● **TASK GOAL**:
Copy out the entries verbatim, everything from the start of the entries down to the line containing "road 5 (residential): [(0,221),(140,120)]", both ends included.
◆ ◆ ◆ ◆ ◆
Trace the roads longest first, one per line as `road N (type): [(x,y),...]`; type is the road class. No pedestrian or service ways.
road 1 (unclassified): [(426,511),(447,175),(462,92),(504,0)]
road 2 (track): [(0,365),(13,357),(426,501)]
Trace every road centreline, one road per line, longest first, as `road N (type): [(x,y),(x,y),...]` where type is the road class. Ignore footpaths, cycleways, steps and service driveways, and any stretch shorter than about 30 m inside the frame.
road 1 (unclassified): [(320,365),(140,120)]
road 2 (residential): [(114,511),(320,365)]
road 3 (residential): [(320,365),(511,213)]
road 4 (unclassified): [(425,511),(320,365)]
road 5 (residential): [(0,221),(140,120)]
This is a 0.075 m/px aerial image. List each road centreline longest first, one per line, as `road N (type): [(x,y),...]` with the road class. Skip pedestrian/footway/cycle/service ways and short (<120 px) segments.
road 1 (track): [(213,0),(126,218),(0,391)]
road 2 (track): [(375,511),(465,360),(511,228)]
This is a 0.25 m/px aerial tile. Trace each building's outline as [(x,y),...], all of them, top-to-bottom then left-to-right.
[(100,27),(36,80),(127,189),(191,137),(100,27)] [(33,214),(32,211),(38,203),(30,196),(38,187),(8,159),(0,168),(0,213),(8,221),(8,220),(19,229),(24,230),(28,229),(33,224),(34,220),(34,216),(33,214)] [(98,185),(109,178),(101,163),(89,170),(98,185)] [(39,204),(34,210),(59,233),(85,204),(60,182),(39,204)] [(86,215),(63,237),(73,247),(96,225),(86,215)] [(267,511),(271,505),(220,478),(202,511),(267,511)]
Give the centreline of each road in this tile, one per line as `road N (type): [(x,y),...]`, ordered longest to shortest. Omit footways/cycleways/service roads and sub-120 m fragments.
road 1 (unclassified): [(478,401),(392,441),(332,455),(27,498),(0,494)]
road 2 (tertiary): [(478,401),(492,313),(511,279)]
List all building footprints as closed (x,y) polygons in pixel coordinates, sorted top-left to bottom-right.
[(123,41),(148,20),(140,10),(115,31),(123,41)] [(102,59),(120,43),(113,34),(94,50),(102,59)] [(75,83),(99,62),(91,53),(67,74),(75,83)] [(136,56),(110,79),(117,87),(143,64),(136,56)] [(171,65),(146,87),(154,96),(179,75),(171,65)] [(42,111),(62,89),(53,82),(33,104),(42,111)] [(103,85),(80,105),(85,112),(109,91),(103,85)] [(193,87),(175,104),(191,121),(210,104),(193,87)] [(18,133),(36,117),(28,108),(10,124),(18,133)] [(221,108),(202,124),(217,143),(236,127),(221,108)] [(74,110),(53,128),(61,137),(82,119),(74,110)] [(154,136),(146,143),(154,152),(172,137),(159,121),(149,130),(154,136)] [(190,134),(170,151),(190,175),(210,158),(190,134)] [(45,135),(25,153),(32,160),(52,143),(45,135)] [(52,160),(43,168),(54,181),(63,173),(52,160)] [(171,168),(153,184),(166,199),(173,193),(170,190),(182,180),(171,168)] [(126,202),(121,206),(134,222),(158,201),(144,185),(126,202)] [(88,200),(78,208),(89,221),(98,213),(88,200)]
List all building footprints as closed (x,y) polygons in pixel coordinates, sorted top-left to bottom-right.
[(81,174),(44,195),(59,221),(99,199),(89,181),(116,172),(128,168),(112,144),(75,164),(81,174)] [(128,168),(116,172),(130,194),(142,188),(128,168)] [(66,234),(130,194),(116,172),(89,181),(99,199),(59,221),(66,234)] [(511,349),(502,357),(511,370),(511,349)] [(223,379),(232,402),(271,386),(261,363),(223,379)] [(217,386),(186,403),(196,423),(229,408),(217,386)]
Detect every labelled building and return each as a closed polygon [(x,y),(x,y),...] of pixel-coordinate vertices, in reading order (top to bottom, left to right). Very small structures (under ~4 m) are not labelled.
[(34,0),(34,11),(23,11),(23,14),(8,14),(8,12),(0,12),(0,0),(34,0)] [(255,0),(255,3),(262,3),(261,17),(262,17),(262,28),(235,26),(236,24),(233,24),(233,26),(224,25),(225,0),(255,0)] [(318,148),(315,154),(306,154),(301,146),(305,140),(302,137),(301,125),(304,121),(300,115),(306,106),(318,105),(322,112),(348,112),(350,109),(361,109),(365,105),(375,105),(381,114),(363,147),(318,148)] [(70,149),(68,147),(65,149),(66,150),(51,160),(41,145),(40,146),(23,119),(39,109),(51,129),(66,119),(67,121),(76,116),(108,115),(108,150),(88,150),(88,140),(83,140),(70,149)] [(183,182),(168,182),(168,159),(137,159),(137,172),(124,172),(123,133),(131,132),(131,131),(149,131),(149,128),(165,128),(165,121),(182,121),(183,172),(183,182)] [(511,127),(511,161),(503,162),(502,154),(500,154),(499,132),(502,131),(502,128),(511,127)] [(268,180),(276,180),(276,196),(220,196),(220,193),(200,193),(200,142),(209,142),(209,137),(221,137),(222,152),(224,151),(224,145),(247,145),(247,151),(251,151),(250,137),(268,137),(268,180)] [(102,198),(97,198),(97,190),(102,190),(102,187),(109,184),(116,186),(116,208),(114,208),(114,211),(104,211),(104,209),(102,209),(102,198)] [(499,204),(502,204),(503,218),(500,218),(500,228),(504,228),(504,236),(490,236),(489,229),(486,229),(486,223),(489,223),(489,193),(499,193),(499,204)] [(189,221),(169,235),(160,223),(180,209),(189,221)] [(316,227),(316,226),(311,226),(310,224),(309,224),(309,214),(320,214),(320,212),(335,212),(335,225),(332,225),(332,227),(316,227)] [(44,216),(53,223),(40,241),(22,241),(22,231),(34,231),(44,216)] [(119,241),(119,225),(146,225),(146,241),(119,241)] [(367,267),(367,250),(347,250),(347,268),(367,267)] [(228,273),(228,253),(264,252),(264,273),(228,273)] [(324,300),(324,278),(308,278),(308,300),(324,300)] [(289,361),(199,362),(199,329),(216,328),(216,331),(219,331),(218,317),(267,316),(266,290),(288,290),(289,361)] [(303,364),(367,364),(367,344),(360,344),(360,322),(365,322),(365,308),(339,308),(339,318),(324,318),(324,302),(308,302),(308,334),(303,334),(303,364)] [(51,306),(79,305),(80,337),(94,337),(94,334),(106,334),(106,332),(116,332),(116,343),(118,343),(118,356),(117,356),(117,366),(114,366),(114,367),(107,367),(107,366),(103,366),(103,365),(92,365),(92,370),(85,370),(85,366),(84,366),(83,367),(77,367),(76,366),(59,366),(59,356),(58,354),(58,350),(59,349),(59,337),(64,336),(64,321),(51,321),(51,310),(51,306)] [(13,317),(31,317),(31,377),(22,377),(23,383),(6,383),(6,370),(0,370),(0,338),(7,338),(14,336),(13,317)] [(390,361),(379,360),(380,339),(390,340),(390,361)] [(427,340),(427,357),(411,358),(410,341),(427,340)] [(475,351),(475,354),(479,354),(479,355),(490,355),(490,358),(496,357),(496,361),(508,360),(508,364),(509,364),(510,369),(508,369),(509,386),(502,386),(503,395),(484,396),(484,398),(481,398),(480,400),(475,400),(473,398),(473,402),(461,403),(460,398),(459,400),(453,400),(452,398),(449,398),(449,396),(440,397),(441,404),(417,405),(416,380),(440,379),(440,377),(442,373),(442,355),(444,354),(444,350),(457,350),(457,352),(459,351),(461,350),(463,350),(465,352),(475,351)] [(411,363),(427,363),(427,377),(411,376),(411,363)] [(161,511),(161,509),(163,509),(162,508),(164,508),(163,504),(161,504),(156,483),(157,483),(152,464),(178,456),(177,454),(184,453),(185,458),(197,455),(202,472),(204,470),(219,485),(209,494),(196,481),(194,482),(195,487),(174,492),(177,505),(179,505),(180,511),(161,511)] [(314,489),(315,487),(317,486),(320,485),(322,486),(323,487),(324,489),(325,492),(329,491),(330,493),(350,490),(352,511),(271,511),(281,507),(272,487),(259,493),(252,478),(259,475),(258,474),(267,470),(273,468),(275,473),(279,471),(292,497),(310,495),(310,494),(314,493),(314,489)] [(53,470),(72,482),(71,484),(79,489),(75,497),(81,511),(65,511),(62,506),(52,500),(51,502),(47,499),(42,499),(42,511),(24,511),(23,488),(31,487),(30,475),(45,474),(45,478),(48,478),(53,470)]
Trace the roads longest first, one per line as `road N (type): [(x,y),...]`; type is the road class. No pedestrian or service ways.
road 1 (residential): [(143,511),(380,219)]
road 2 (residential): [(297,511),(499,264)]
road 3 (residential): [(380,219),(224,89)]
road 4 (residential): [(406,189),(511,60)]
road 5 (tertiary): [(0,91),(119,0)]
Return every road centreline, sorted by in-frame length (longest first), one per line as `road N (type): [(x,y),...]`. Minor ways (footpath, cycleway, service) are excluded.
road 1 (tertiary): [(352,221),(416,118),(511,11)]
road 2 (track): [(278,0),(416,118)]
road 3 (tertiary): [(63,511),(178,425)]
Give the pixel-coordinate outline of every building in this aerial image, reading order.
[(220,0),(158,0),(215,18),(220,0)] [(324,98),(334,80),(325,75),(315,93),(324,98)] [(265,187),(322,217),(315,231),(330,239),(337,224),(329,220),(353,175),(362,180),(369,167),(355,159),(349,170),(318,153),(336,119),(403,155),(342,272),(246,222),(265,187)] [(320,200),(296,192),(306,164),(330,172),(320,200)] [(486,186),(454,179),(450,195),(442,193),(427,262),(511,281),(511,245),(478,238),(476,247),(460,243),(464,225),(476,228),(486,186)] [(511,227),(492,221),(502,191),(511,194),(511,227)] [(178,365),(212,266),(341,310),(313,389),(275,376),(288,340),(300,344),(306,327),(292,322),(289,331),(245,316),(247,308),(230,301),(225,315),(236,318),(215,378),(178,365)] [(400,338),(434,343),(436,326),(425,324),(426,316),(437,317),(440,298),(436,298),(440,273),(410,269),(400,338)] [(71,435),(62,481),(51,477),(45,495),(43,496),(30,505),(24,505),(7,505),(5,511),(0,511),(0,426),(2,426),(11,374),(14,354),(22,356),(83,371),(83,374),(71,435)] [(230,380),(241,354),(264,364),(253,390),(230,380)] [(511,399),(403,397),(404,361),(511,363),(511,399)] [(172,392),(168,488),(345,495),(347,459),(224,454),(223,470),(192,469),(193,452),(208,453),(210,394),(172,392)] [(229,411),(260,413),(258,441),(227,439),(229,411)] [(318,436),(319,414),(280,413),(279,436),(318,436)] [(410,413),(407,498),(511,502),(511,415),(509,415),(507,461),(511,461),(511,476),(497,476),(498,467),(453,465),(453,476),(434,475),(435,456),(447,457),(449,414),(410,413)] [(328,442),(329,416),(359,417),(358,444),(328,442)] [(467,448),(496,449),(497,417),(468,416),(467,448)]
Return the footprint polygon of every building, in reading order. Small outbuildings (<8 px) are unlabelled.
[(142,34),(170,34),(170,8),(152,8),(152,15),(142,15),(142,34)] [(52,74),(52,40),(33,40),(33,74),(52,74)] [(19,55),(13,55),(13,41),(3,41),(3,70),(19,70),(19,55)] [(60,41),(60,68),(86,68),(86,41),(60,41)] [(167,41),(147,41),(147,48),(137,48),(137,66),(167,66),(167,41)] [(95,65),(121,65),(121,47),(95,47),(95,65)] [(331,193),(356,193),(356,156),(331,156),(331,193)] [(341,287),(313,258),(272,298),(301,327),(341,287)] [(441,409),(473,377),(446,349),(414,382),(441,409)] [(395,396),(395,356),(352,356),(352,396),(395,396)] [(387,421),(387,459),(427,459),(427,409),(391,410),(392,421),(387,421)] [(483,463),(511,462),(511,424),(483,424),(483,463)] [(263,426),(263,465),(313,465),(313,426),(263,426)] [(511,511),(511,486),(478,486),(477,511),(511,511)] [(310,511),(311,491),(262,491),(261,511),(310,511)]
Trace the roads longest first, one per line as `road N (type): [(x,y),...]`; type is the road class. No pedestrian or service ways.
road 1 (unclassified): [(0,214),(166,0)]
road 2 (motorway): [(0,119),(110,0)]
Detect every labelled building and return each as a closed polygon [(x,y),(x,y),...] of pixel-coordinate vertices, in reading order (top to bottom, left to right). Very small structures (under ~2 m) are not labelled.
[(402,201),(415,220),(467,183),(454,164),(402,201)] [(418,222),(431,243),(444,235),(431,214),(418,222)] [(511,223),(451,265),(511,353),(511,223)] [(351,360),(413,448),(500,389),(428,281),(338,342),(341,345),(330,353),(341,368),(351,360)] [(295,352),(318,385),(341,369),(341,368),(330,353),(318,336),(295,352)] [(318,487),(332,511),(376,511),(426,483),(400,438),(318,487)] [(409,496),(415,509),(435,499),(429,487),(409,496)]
◆ ◆ ◆ ◆ ◆
● **OUTPUT OF THE TASK**:
Trace the roads longest first, one per line as `road N (type): [(x,y),...]`; type is the road class. No pedestrian or service ways.
road 1 (unclassified): [(426,511),(447,175),(462,92),(504,0)]
road 2 (track): [(0,365),(13,357),(426,501)]
Trace every road centreline, one road per line, longest first, as `road N (type): [(x,y),(x,y),...]` where type is the road class. Ignore footpaths, cycleways, steps and service driveways, and any stretch shorter than about 30 m inside the frame.
road 1 (unclassified): [(320,365),(140,120)]
road 2 (residential): [(114,511),(320,365)]
road 3 (residential): [(320,365),(511,213)]
road 4 (unclassified): [(425,511),(320,365)]
road 5 (residential): [(0,221),(140,120)]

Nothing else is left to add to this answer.